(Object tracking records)
================

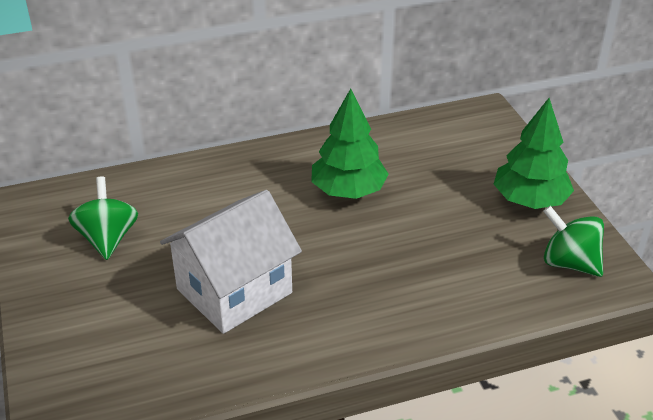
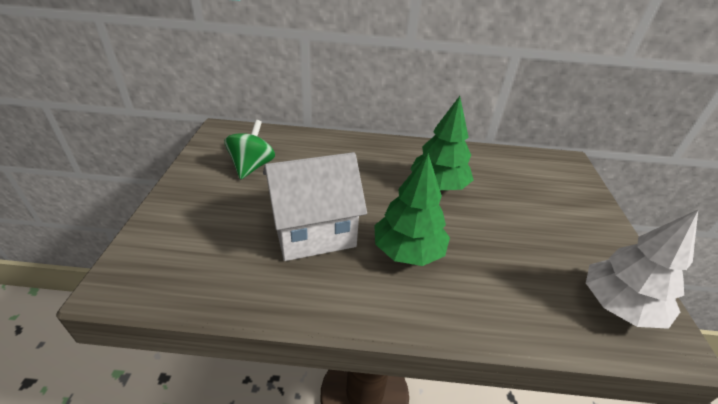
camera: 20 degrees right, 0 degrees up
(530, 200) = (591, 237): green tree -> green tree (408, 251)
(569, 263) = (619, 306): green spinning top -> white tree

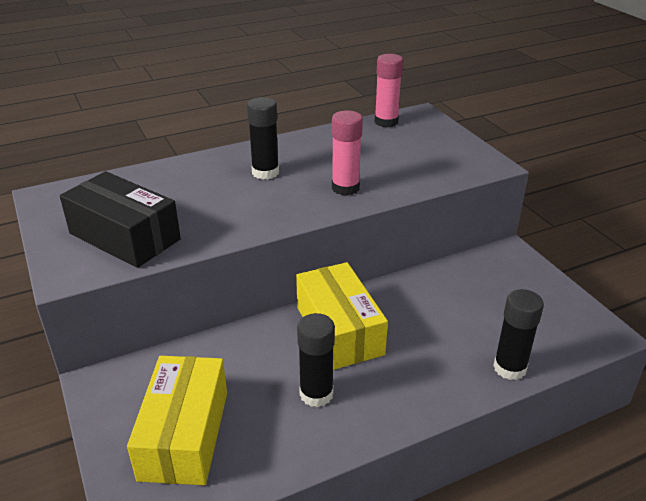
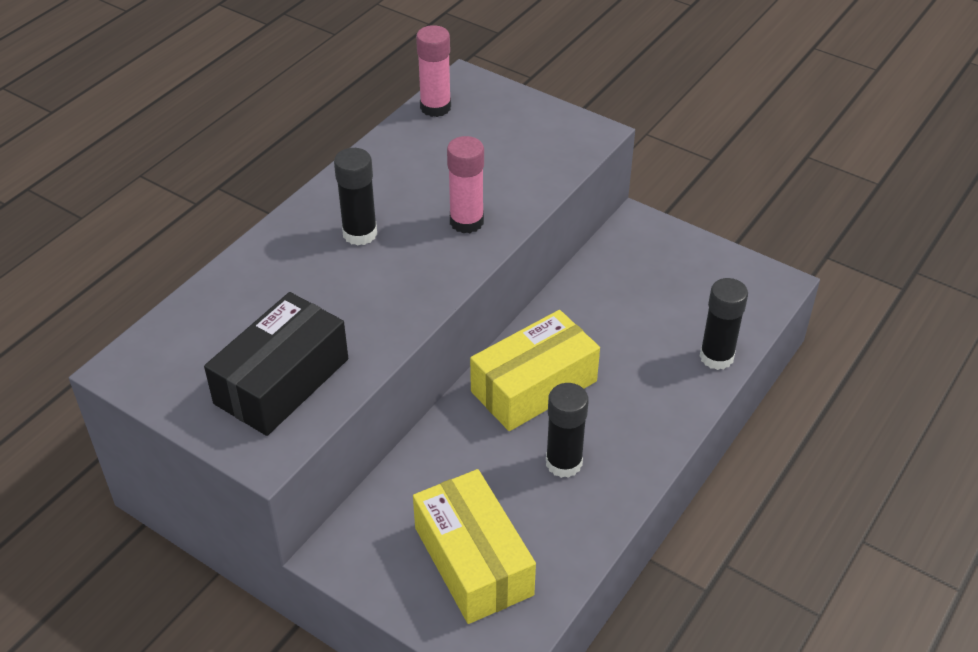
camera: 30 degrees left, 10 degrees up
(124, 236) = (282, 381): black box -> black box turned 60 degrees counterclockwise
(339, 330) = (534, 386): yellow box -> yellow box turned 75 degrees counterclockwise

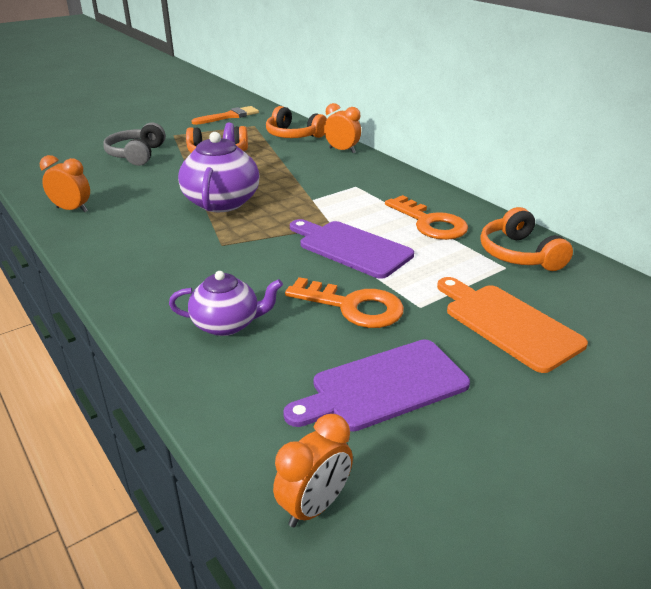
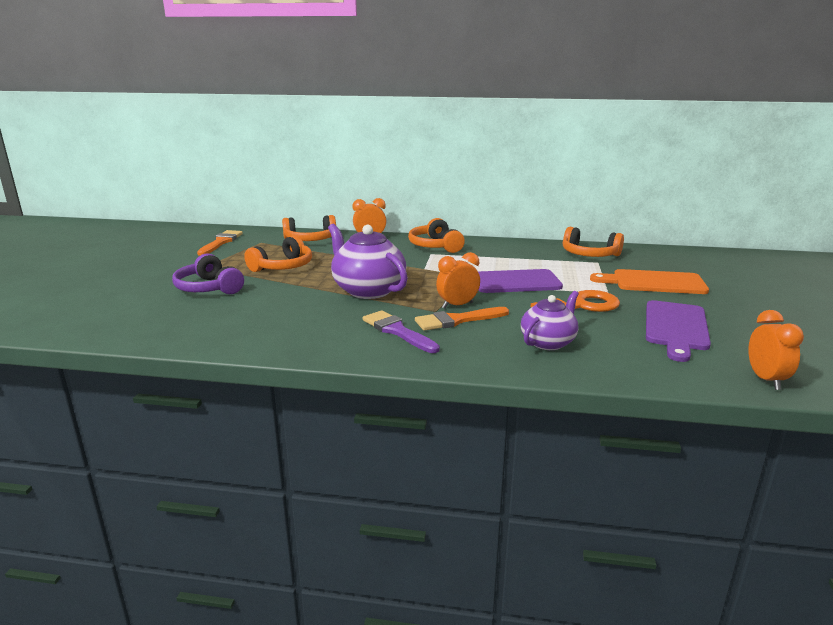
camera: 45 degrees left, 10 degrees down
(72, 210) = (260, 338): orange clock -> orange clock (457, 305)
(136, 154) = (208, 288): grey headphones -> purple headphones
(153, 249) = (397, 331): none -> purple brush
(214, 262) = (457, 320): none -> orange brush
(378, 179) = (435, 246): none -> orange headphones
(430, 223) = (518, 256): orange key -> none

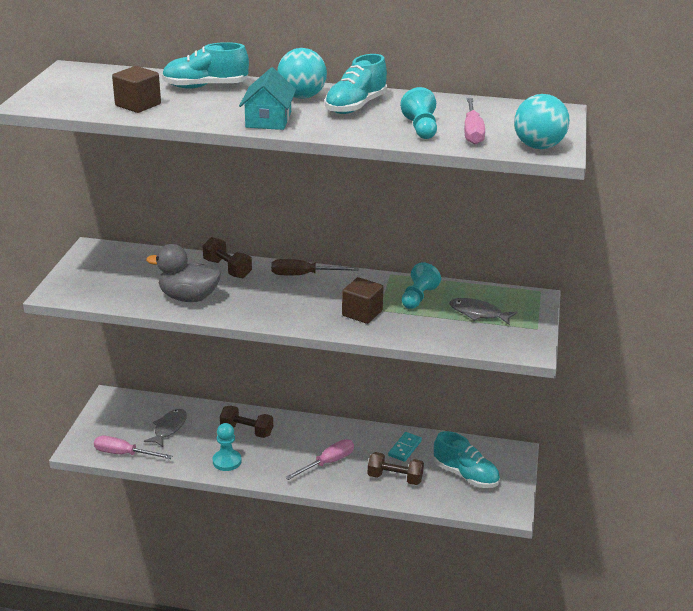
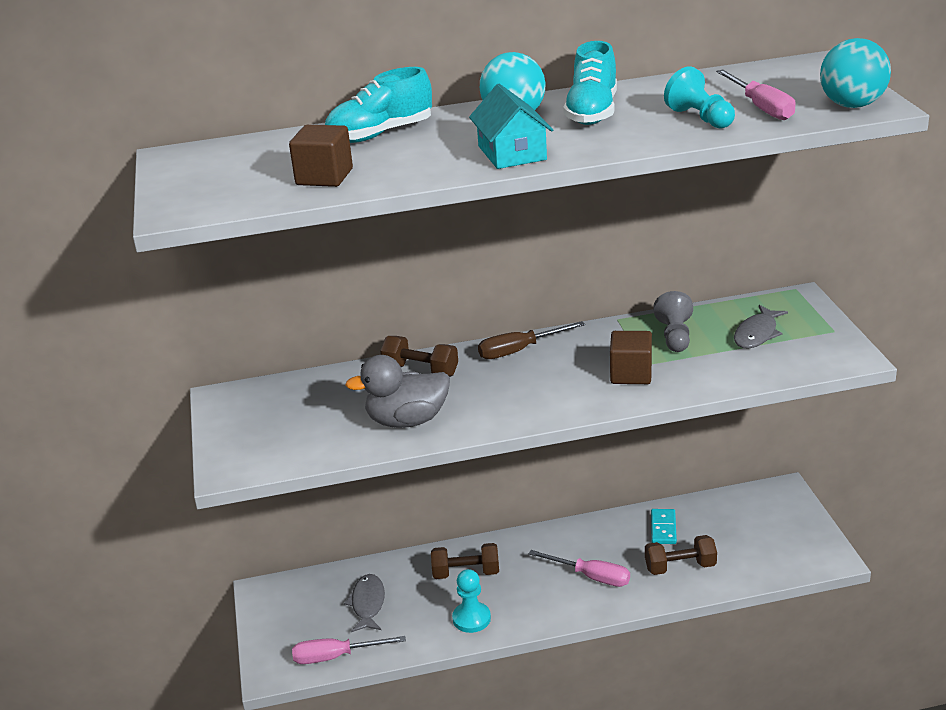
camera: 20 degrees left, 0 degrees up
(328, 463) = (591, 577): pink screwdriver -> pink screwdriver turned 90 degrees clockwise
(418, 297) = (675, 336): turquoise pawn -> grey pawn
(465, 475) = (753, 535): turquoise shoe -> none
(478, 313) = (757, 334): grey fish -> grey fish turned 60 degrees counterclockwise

================

▶ Activity
Take every line from the records above that has the word "brush" and copy it.

▶ Solution
(153, 249) = (397, 331): none -> purple brush
(214, 262) = (457, 320): none -> orange brush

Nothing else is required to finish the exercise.